**Work request**
Return each record word for word, keeping none of its pictures.
Supplied information Block Start
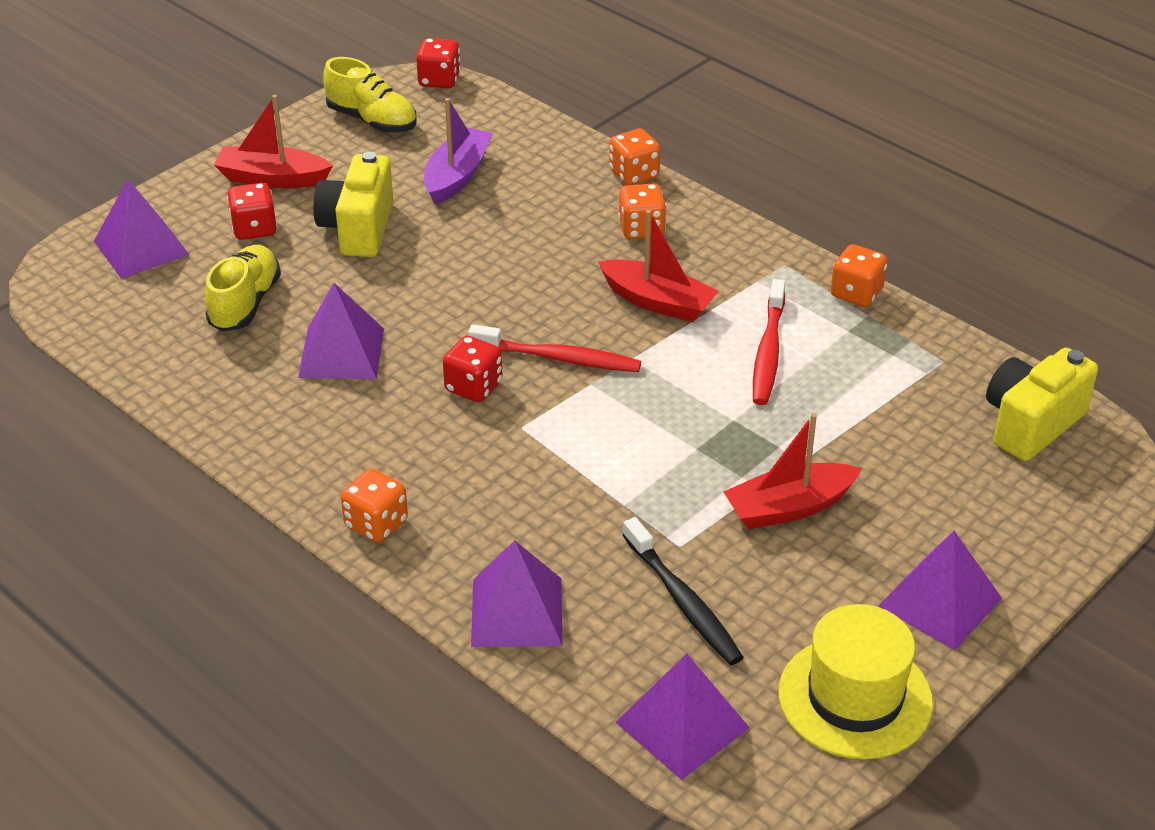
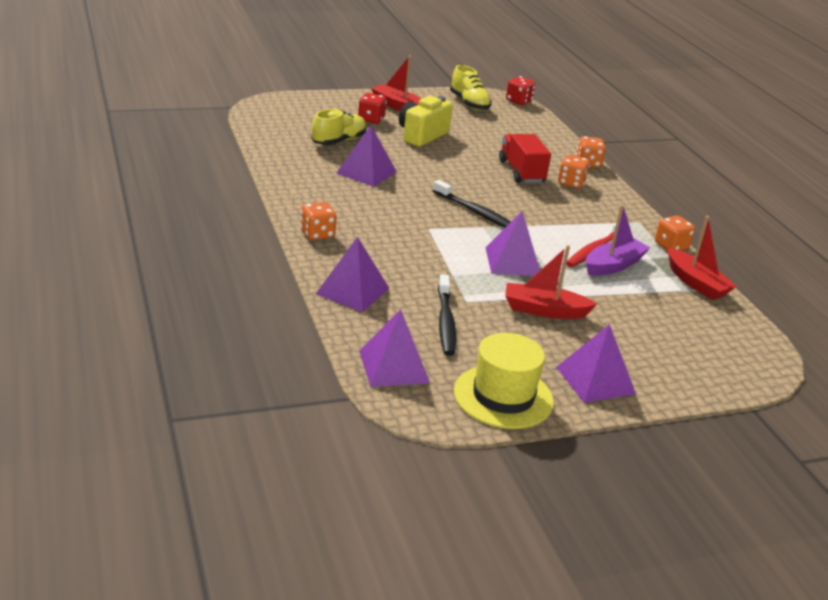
camera: 25 degrees right, 10 degrees down
(141, 247) = (311, 108): purple pyramid -> purple pyramid (513, 261)
(457, 176) = (492, 134): purple boat -> purple boat (613, 265)
(473, 387) = (419, 206): red dice -> none
(558, 239) = (521, 172): none -> red truck
(558, 358) = (475, 212): red toothbrush -> black toothbrush
(657, 302) = (552, 211): red boat -> red boat (695, 283)
(1031, 424) = (728, 333): yellow camera -> none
Supplied information Block End
**Reply**
camera: 25 degrees right, 10 degrees down
(141, 247) = (311, 108): purple pyramid -> purple pyramid (513, 261)
(457, 176) = (492, 134): purple boat -> purple boat (613, 265)
(473, 387) = (419, 206): red dice -> none
(558, 239) = (521, 172): none -> red truck
(558, 358) = (475, 212): red toothbrush -> black toothbrush
(657, 302) = (552, 211): red boat -> red boat (695, 283)
(1031, 424) = (728, 333): yellow camera -> none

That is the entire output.